» **Work request**: Each line in the entries below that holds the string "scarlet" is to be listed.
(Recorded data Opens)
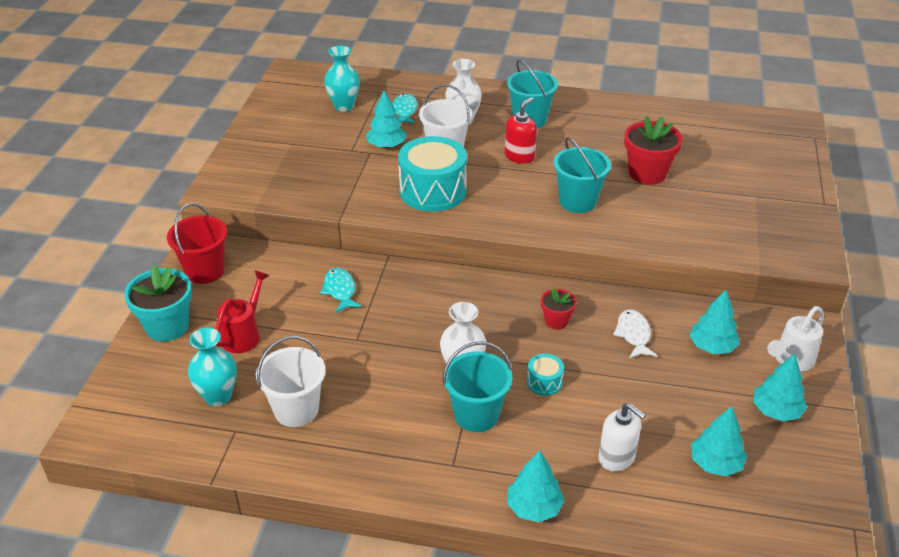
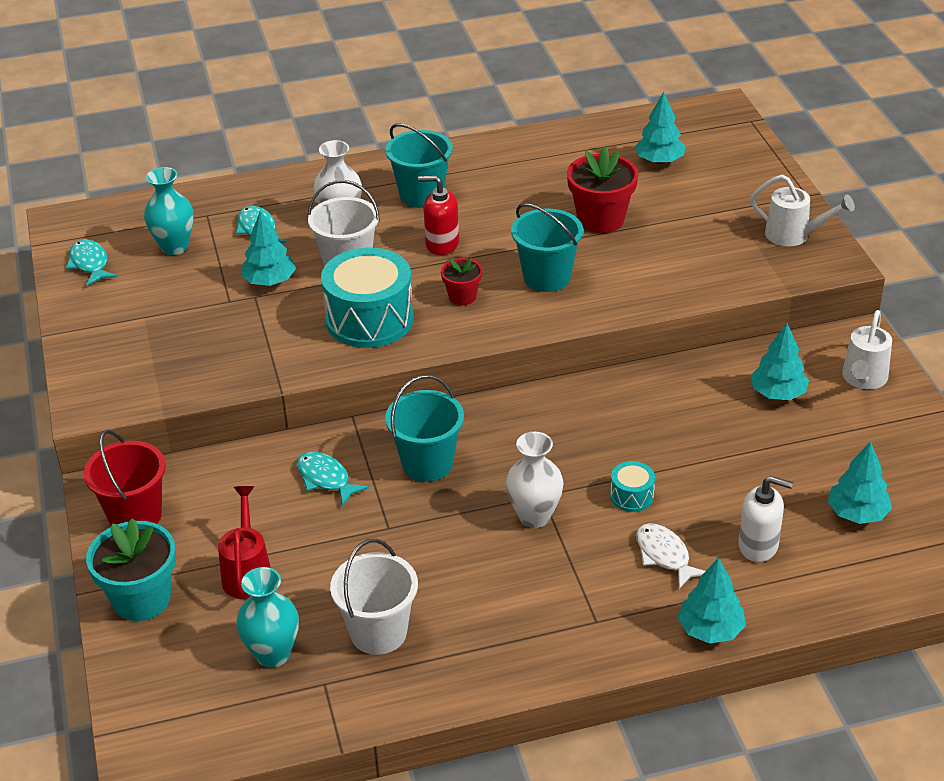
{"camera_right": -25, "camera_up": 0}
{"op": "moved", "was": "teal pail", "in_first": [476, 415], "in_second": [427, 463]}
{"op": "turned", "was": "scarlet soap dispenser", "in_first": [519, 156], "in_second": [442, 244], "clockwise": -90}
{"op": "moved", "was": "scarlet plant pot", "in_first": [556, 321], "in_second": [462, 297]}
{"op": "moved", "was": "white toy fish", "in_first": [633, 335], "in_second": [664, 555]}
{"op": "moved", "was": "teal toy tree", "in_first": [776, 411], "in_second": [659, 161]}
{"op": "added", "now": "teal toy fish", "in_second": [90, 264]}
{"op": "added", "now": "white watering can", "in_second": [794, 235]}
(Recorded data Closes)
» **Answer section**:
{"op": "turned", "was": "scarlet soap dispenser", "in_first": [519, 156], "in_second": [442, 244], "clockwise": -90}
{"op": "moved", "was": "scarlet plant pot", "in_first": [556, 321], "in_second": [462, 297]}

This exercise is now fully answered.